Exercise objective
One exact copy of the listing, minus the images, is the required answer.

Dataset excerpts
========

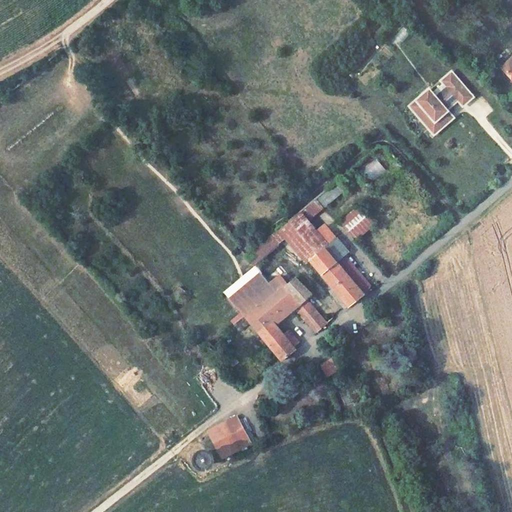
[(399,44),(410,32),(403,26),(393,38),(399,44)]
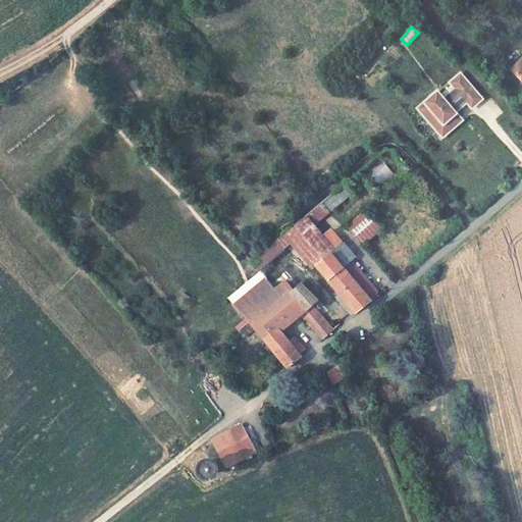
[(521,64),(513,74),(521,83),(521,64)]
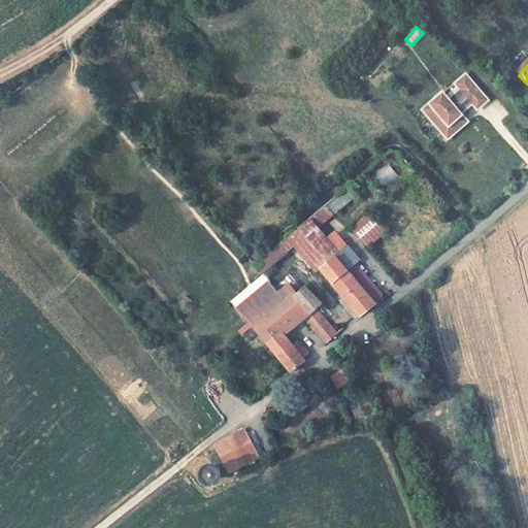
[(479,110),(490,99),(465,71),(453,83),(457,87),(448,95),(442,91),(429,102),(421,108),(449,140),(469,121),(463,113),(473,104),(479,110)]
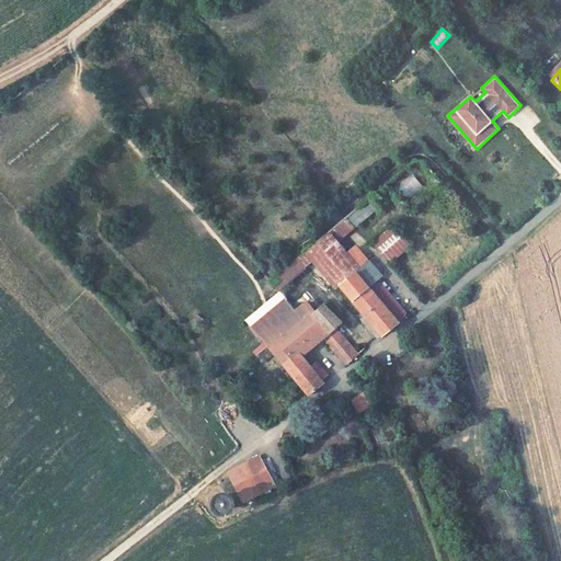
[(410,198),(423,185),(412,173),(398,186),(410,198)]
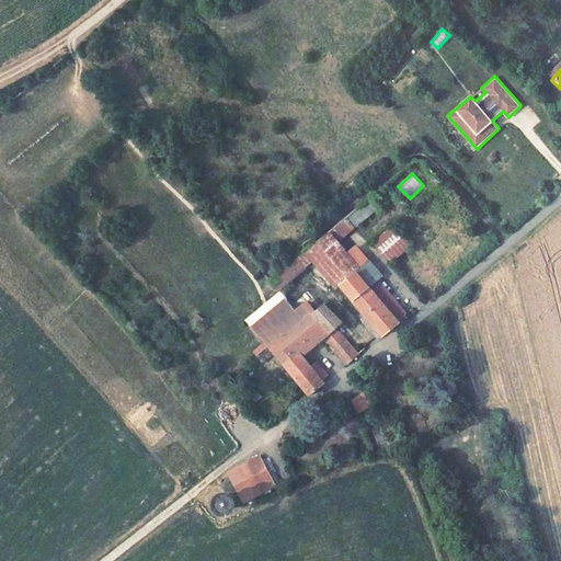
[(354,229),(374,212),(365,202),(345,218),(354,229)]
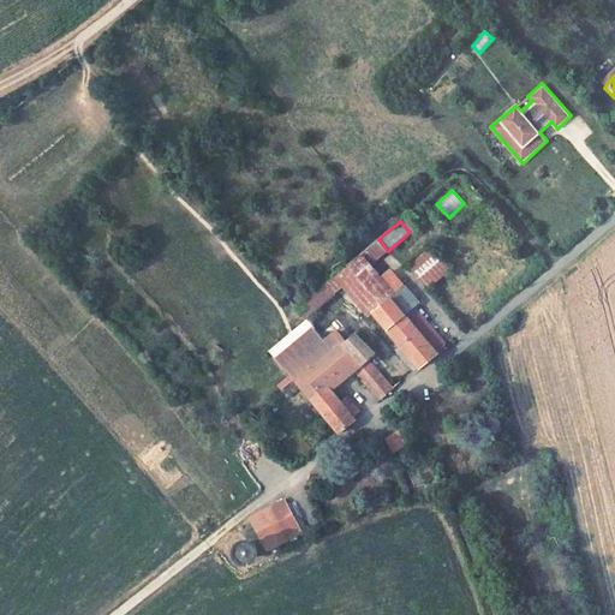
[(430,287),(452,267),(430,244),(408,266),(430,287)]
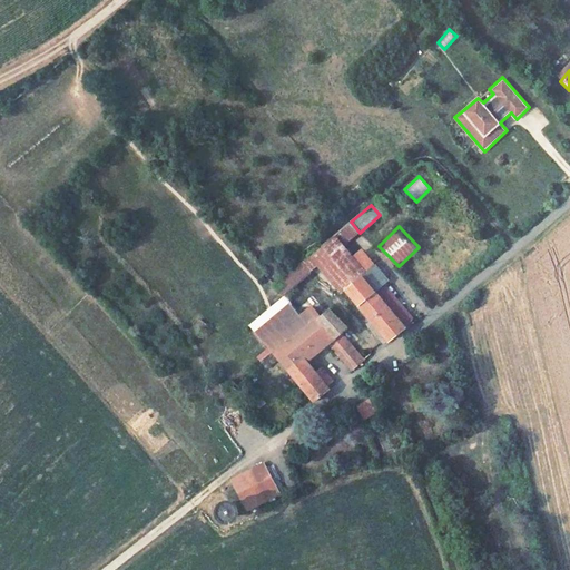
[(344,291),(361,276),(331,239),(314,254),(323,264),(344,291)]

========

Result for this exercise
[(399,44),(410,32),(403,26),(393,38),(399,44)]
[(521,64),(513,74),(521,83),(521,64)]
[(479,110),(490,99),(465,71),(453,83),(457,87),(448,95),(442,91),(429,102),(421,108),(449,140),(469,121),(463,113),(473,104),(479,110)]
[(410,198),(423,185),(412,173),(398,186),(410,198)]
[(354,229),(374,212),(365,202),(345,218),(354,229)]
[(430,287),(452,267),(430,244),(408,266),(430,287)]
[(344,291),(361,276),(331,239),(314,254),(323,264),(344,291)]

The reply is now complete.